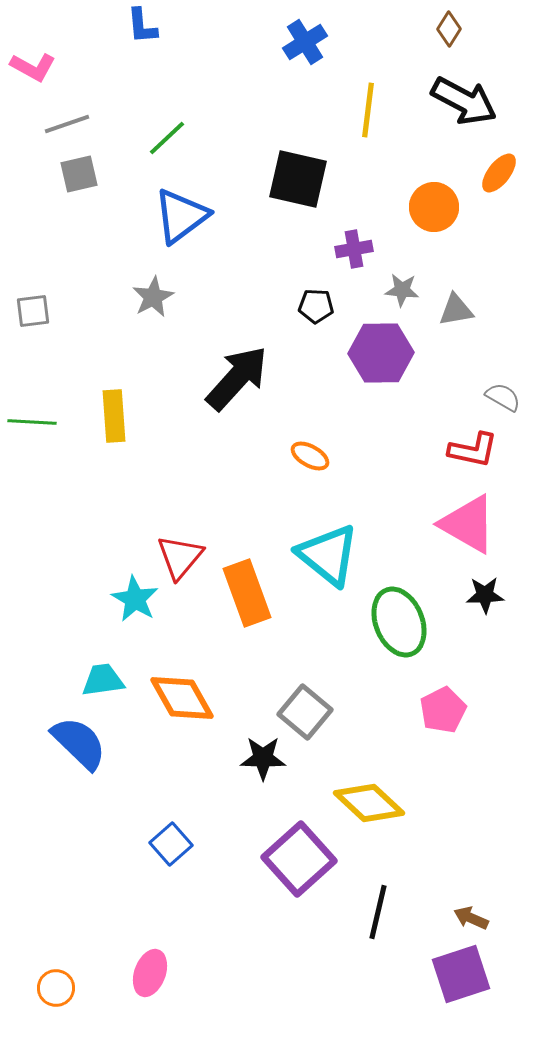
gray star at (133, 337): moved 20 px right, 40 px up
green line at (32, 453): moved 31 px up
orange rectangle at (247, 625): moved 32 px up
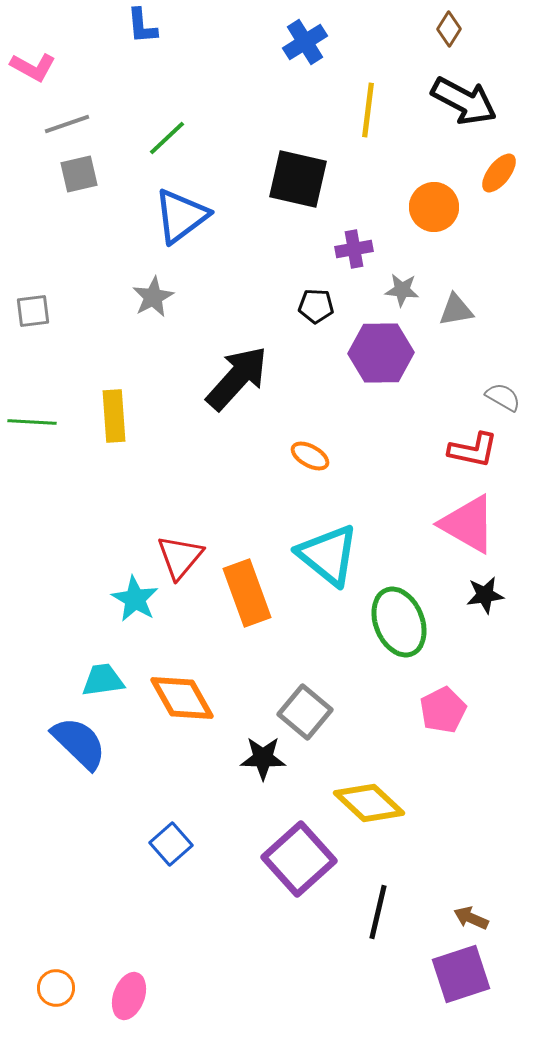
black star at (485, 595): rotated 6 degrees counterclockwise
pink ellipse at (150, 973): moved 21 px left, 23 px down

________________________________________

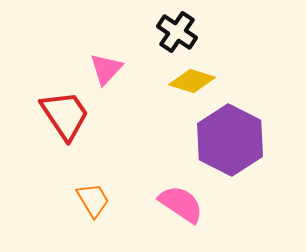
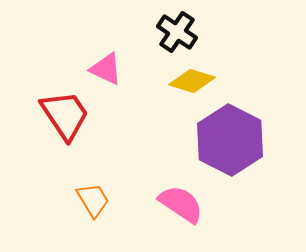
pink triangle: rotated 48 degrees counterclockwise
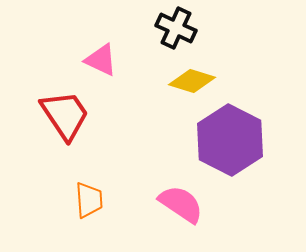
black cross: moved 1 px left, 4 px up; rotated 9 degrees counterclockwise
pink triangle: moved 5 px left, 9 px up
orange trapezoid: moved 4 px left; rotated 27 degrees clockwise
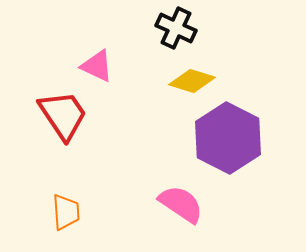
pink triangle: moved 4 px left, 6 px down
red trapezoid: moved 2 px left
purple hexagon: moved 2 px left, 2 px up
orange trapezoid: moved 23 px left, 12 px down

________________________________________

## [Directive]
Copy out verbatim the stretch of records from the line that contains "gray star at" through the line that contains "orange rectangle at", including both of those lines.

## [Answer for the task]
gray star at (133, 337): moved 20 px right, 40 px up
green line at (32, 453): moved 31 px up
orange rectangle at (247, 625): moved 32 px up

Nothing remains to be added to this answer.